--- Begin Data supplied ---
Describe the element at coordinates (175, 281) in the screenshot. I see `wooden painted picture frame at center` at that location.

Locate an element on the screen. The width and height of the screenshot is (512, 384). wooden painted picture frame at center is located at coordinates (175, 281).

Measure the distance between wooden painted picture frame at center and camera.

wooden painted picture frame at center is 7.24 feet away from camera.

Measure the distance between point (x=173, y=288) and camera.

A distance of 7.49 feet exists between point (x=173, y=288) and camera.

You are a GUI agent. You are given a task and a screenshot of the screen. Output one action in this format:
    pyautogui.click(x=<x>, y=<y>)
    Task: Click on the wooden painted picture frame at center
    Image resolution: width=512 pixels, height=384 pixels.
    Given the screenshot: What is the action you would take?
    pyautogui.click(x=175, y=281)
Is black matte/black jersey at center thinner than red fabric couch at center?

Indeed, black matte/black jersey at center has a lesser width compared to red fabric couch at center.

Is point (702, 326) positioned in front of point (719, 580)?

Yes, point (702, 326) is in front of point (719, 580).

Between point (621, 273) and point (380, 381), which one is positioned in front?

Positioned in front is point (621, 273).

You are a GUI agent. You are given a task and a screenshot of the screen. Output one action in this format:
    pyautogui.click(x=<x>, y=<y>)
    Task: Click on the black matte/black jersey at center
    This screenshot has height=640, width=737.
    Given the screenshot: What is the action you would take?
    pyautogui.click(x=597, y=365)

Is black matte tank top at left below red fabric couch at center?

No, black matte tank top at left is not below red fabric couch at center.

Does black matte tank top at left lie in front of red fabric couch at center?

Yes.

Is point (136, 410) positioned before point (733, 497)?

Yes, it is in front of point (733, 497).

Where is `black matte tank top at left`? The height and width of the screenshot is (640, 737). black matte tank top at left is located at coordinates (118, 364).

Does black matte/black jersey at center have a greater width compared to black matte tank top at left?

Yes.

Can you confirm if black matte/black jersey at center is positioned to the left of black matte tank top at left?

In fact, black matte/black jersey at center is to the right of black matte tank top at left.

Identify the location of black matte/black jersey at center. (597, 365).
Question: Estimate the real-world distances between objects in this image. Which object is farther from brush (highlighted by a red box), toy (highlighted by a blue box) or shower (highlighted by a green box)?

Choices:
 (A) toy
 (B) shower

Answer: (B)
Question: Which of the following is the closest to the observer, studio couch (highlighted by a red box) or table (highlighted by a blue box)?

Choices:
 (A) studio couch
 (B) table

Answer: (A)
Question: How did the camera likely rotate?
--- End Data supplied ---
Instructions to follow: Can you recast every line of the data entries above as a numbered list, leaving out the blank lines?

Answer to this exercise:
1. Describe the element at coordinates (175, 281) in the screenshot. I see `wooden painted picture frame at center` at that location.
2. Locate an element on the screen. The width and height of the screenshot is (512, 384). wooden painted picture frame at center is located at coordinates (175, 281).
3. Measure the distance between wooden painted picture frame at center and camera.
4. wooden painted picture frame at center is 7.24 feet away from camera.
5. Measure the distance between point (x=173, y=288) and camera.
6. A distance of 7.49 feet exists between point (x=173, y=288) and camera.
7. You are a GUI agent. You are given a task and a screenshot of the screen. Output one action in this format:
8.     pyautogui.click(x=<x>, y=<y>)
9.     Task: Click on the wooden painted picture frame at center
10.     Image resolution: width=512 pixels, height=384 pixels.
11.     Given the screenshot: What is the action you would take?
12.     pyautogui.click(x=175, y=281)
13. Is black matte/black jersey at center thinner than red fabric couch at center?
14. Indeed, black matte/black jersey at center has a lesser width compared to red fabric couch at center.
15. Is point (702, 326) positioned in front of point (719, 580)?
16. Yes, point (702, 326) is in front of point (719, 580).
17. Between point (621, 273) and point (380, 381), which one is positioned in front?
18. Positioned in front is point (621, 273).
19. You are a GUI agent. You are given a task and a screenshot of the screen. Output one action in this format:
20.     pyautogui.click(x=<x>, y=<y>)
21.     Task: Click on the black matte/black jersey at center
22.     This screenshot has height=640, width=737.
23.     Given the screenshot: What is the action you would take?
24.     pyautogui.click(x=597, y=365)
25. Is black matte tank top at left below red fabric couch at center?
26. No, black matte tank top at left is not below red fabric couch at center.
27. Does black matte tank top at left lie in front of red fabric couch at center?
28. Yes.
29. Is point (136, 410) positioned before point (733, 497)?
30. Yes, it is in front of point (733, 497).
31. Where is `black matte tank top at left`? The height and width of the screenshot is (640, 737). black matte tank top at left is located at coordinates (118, 364).
32. Does black matte/black jersey at center have a greater width compared to black matte tank top at left?
33. Yes.
34. Can you confirm if black matte/black jersey at center is positioned to the left of black matte tank top at left?
35. In fact, black matte/black jersey at center is to the right of black matte tank top at left.
36. Identify the location of black matte/black jersey at center. (597, 365).
37. Question: Estimate the real-world distances between objects in this image. Which object is farther from brush (highlighted by a red box), toy (highlighted by a blue box) or shower (highlighted by a green box)?
38. Choices:
39.  (A) toy
40.  (B) shower
41. Answer: (B)
42. Question: Which of the following is the closest to the observer, studio couch (highlighted by a red box) or table (highlighted by a blue box)?
43. Choices:
44.  (A) studio couch
45.  (B) table
46. Answer: (A)
47. Question: How did the camera likely rotate?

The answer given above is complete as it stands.